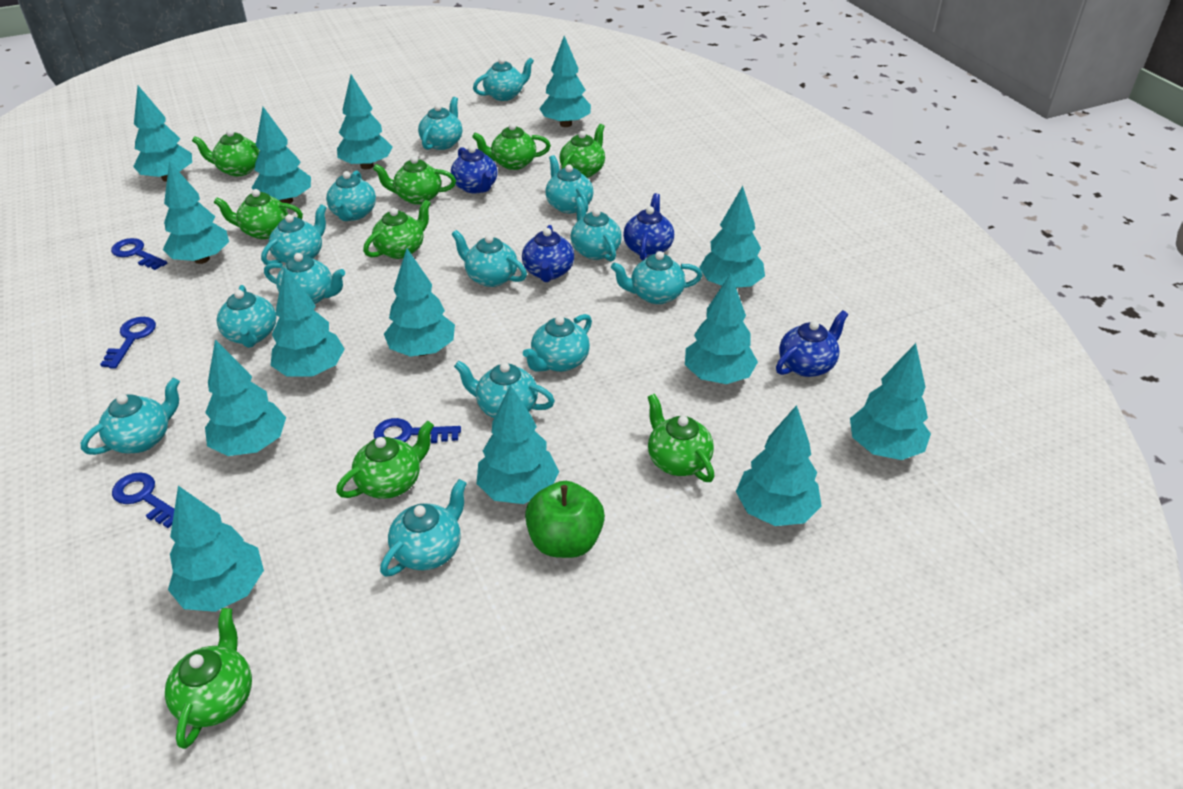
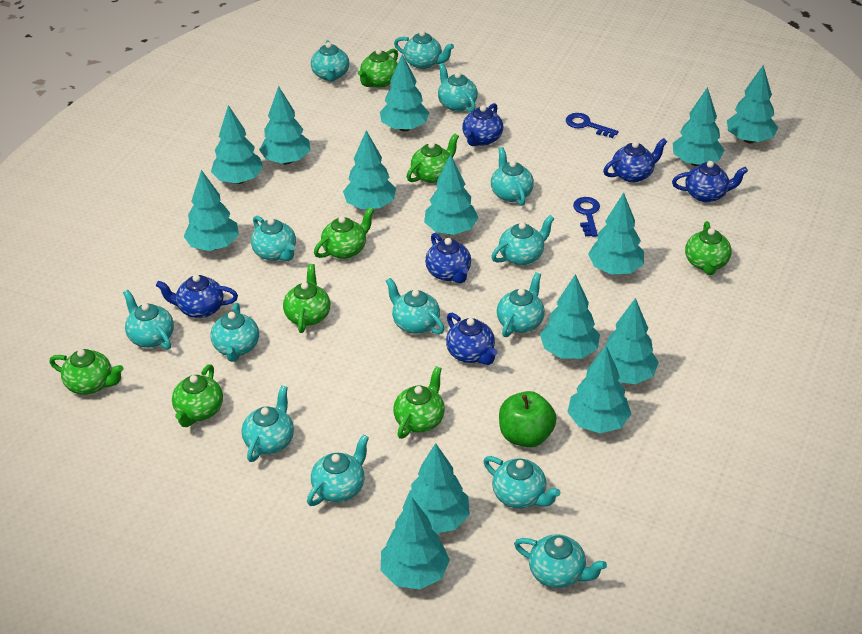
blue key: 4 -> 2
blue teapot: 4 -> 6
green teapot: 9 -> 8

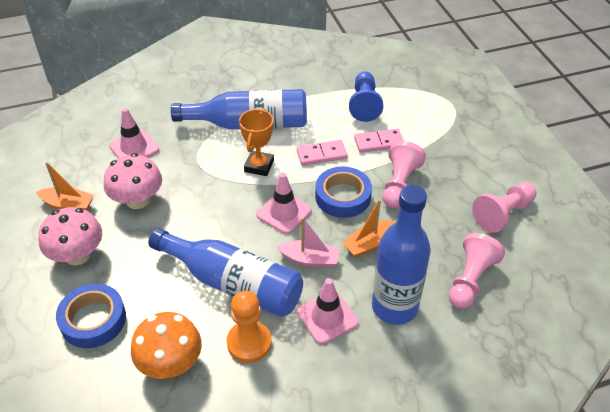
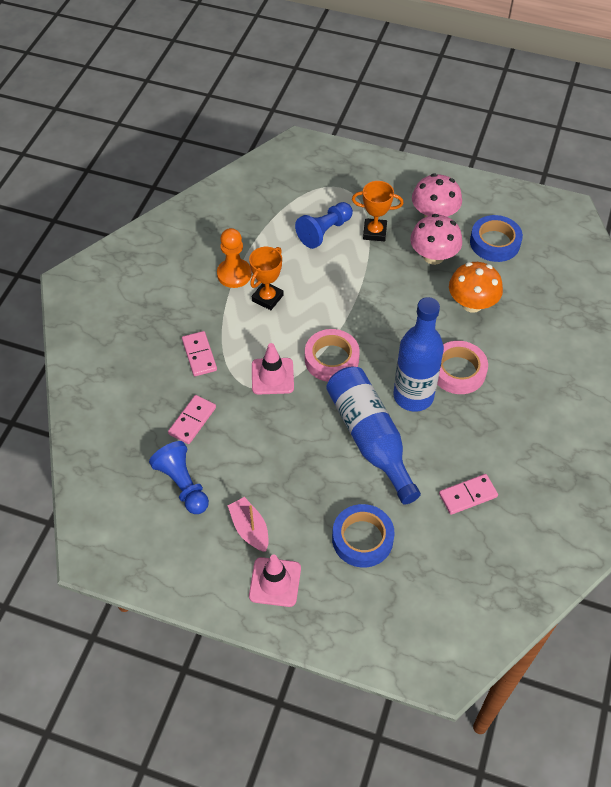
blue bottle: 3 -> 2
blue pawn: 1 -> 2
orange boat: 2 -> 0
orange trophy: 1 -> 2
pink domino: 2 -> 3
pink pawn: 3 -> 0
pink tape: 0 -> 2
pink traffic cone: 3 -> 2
**********
§ **WHAT YOU ARE ASKED TO DO**:
Please restate the entries word for word, with all pictures left out.

§ **RESULT OF THE TASK**:
blue key: 4 -> 2
blue teapot: 4 -> 6
green teapot: 9 -> 8

blue bottle: 3 -> 2
blue pawn: 1 -> 2
orange boat: 2 -> 0
orange trophy: 1 -> 2
pink domino: 2 -> 3
pink pawn: 3 -> 0
pink tape: 0 -> 2
pink traffic cone: 3 -> 2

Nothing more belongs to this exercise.